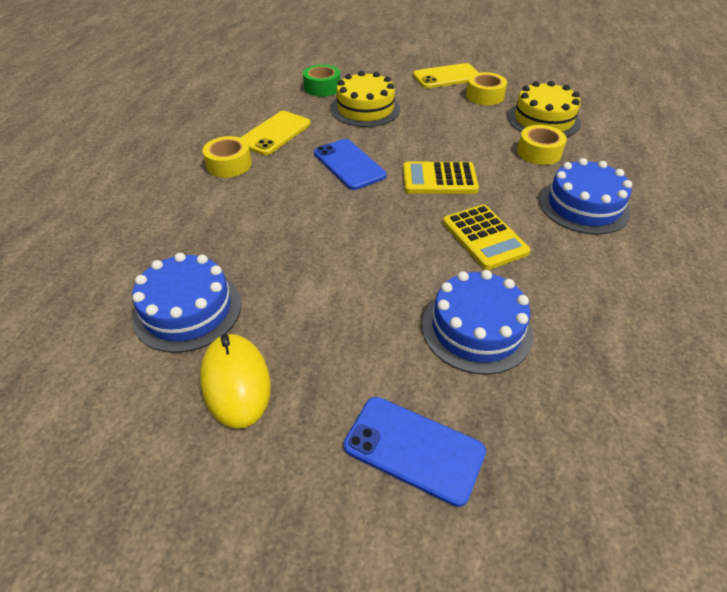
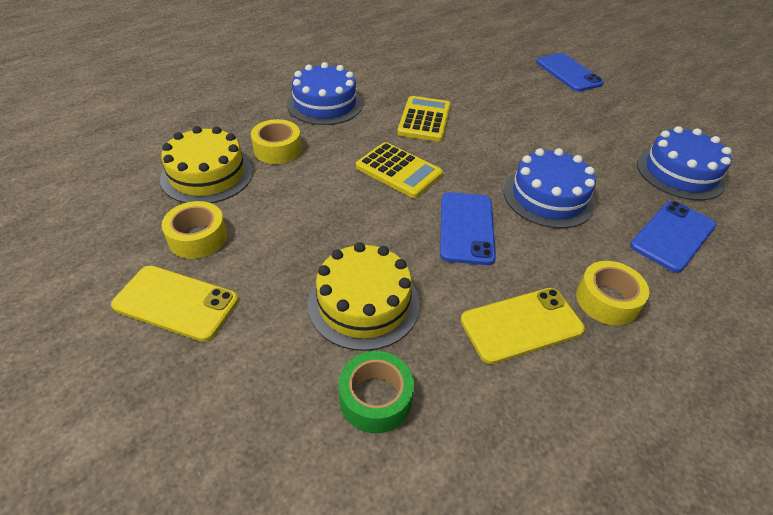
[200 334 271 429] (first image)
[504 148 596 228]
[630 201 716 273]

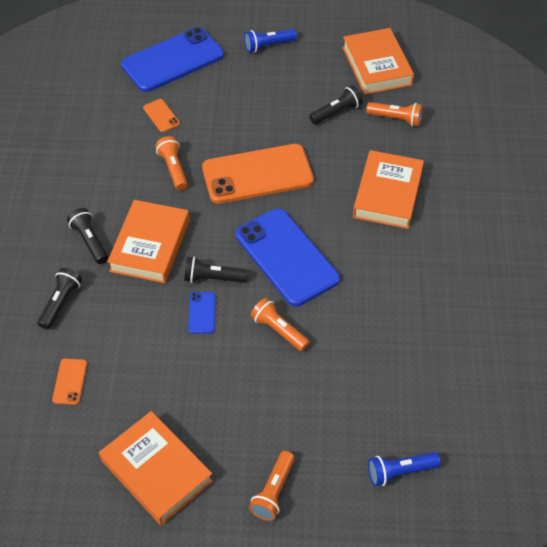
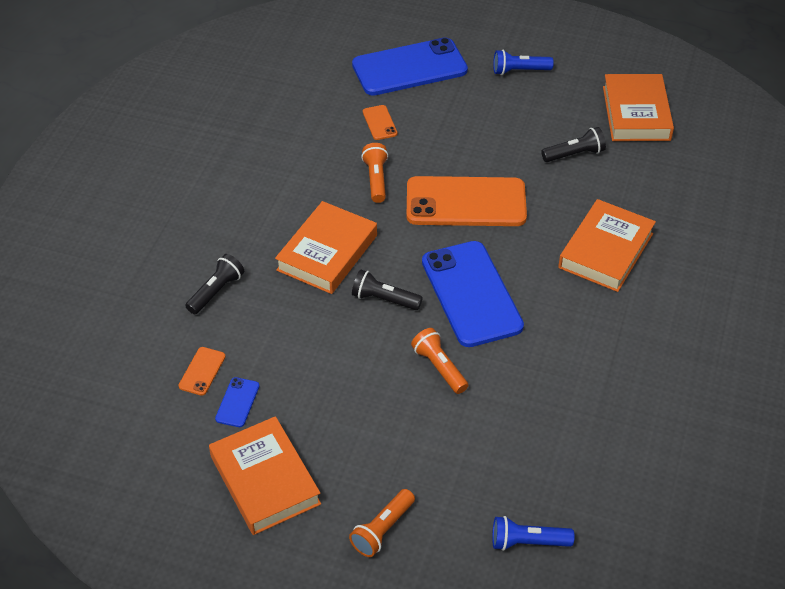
[67 208 108 264] (first image)
[215 377 259 427]
[366 102 423 126] (first image)

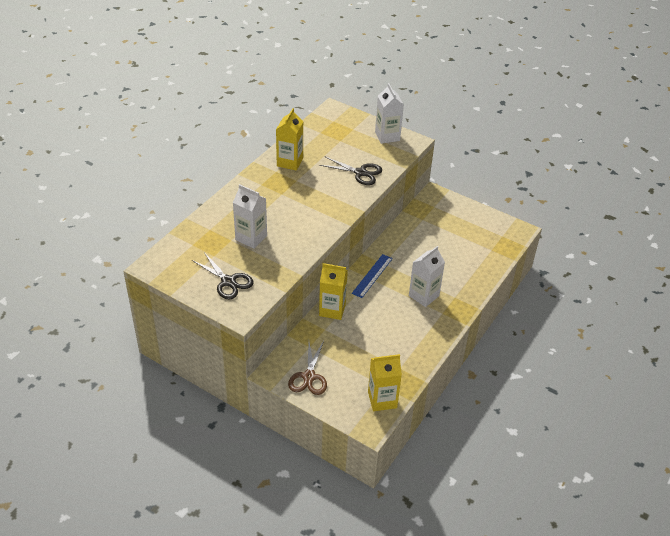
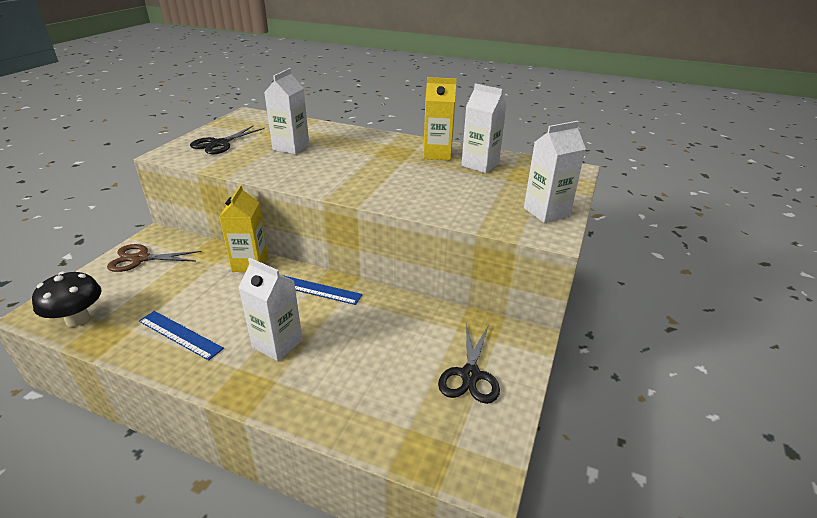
[438 323 500 404]
[32 271 102 327]
[139 311 224 361]
[461 83 507 173]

......

Try it:
Copy each line of the records that contains the word "first".

Answer to the exercise:
[200 334 271 429] (first image)
[67 208 108 264] (first image)
[366 102 423 126] (first image)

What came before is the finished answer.